Every line in the data below that has the word "buffer" should be returned.

[Start of Attachment]

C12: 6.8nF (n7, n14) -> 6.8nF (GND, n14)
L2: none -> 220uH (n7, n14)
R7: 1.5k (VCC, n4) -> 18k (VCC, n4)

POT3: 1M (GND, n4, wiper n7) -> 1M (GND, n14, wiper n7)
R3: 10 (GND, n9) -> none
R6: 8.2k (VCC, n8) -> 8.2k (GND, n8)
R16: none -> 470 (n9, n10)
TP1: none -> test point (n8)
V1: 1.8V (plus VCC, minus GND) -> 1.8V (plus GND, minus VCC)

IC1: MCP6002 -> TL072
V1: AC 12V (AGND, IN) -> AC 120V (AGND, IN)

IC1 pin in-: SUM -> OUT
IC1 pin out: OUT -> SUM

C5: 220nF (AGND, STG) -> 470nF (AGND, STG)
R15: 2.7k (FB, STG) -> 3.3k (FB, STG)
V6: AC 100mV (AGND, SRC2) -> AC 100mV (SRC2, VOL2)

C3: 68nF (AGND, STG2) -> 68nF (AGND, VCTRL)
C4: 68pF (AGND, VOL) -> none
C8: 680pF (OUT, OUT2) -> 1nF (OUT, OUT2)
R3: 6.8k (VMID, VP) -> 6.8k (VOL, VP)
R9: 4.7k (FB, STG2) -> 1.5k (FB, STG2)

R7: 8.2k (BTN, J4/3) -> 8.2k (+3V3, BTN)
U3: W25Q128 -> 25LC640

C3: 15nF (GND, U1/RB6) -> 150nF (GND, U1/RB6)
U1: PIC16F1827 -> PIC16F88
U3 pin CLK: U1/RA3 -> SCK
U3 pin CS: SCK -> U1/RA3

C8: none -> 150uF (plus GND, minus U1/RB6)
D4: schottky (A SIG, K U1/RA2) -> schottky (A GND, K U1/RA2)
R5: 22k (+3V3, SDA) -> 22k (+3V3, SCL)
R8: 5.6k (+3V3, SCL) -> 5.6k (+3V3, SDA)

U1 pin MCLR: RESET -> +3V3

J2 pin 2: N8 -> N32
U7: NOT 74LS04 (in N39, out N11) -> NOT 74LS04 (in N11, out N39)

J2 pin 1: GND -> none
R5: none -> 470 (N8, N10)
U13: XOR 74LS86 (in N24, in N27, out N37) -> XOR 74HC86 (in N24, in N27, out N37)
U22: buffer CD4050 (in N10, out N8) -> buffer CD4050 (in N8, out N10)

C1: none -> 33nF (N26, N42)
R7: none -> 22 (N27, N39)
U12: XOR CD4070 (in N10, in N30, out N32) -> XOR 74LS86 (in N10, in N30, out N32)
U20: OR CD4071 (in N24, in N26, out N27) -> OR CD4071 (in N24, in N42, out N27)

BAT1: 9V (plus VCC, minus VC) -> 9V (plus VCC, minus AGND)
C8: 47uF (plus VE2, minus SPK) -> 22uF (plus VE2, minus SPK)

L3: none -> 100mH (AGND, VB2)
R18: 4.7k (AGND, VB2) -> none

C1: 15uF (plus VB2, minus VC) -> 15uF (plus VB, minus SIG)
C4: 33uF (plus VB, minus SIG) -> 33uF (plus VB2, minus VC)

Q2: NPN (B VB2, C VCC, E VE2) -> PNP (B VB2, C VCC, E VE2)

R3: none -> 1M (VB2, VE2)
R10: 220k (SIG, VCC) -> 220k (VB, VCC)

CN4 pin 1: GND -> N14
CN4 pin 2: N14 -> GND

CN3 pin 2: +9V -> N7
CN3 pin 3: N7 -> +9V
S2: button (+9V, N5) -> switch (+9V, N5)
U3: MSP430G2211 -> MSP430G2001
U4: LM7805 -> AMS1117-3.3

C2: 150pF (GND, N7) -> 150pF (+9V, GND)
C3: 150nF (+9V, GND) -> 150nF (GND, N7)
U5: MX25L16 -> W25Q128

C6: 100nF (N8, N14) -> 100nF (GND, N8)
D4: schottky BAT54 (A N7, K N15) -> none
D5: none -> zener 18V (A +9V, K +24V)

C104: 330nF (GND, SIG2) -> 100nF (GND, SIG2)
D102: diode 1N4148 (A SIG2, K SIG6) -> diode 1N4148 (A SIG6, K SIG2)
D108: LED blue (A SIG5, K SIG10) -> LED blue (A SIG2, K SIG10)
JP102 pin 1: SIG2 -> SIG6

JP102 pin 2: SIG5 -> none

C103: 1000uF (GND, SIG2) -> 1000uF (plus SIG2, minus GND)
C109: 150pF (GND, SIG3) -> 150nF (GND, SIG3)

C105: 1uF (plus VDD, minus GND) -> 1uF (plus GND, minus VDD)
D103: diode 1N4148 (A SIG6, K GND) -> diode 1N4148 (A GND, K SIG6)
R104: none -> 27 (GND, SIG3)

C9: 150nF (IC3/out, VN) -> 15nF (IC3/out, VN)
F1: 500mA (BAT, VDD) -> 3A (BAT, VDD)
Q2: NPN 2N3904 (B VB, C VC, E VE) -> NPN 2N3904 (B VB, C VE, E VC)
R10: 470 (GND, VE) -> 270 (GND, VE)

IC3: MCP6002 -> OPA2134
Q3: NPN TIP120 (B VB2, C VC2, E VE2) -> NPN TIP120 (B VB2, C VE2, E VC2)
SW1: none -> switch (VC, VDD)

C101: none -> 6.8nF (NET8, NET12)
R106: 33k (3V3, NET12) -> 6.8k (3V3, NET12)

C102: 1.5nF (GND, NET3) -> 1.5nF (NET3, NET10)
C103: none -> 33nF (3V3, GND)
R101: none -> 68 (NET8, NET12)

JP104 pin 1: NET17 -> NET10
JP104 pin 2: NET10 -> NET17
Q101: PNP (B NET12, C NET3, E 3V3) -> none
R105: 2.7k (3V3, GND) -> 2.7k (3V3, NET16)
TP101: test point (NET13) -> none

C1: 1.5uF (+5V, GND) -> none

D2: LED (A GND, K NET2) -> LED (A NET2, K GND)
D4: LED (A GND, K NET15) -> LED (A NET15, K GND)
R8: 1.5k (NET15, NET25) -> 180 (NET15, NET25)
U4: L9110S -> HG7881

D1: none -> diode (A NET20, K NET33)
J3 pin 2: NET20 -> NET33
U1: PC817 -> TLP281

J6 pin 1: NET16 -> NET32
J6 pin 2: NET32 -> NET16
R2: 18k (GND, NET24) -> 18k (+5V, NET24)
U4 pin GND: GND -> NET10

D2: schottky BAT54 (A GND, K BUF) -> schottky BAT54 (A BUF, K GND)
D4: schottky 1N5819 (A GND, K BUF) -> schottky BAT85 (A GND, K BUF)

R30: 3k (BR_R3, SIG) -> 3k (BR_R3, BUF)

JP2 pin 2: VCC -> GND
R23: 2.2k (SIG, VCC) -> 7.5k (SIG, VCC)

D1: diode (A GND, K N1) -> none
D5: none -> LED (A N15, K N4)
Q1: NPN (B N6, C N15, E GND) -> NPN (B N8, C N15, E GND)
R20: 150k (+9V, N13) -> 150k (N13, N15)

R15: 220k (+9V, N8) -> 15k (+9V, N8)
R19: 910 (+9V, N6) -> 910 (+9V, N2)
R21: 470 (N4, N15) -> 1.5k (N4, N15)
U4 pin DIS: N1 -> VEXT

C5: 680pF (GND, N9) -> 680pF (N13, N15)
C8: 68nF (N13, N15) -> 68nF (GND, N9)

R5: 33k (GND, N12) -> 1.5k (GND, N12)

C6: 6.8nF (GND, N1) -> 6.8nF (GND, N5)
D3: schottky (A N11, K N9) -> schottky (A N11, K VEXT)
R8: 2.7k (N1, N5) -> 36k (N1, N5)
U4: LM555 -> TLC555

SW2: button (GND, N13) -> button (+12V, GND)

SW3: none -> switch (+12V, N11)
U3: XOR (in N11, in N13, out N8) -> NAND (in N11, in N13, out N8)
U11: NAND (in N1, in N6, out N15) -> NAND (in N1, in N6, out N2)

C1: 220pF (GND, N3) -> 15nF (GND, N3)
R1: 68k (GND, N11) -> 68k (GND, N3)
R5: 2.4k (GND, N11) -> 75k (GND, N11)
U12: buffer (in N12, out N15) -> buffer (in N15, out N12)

[End of Attachment]

## EXERCISE OUTPUT
U22: buffer CD4050 (in N10, out N8) -> buffer CD4050 (in N8, out N10)
U12: buffer (in N12, out N15) -> buffer (in N15, out N12)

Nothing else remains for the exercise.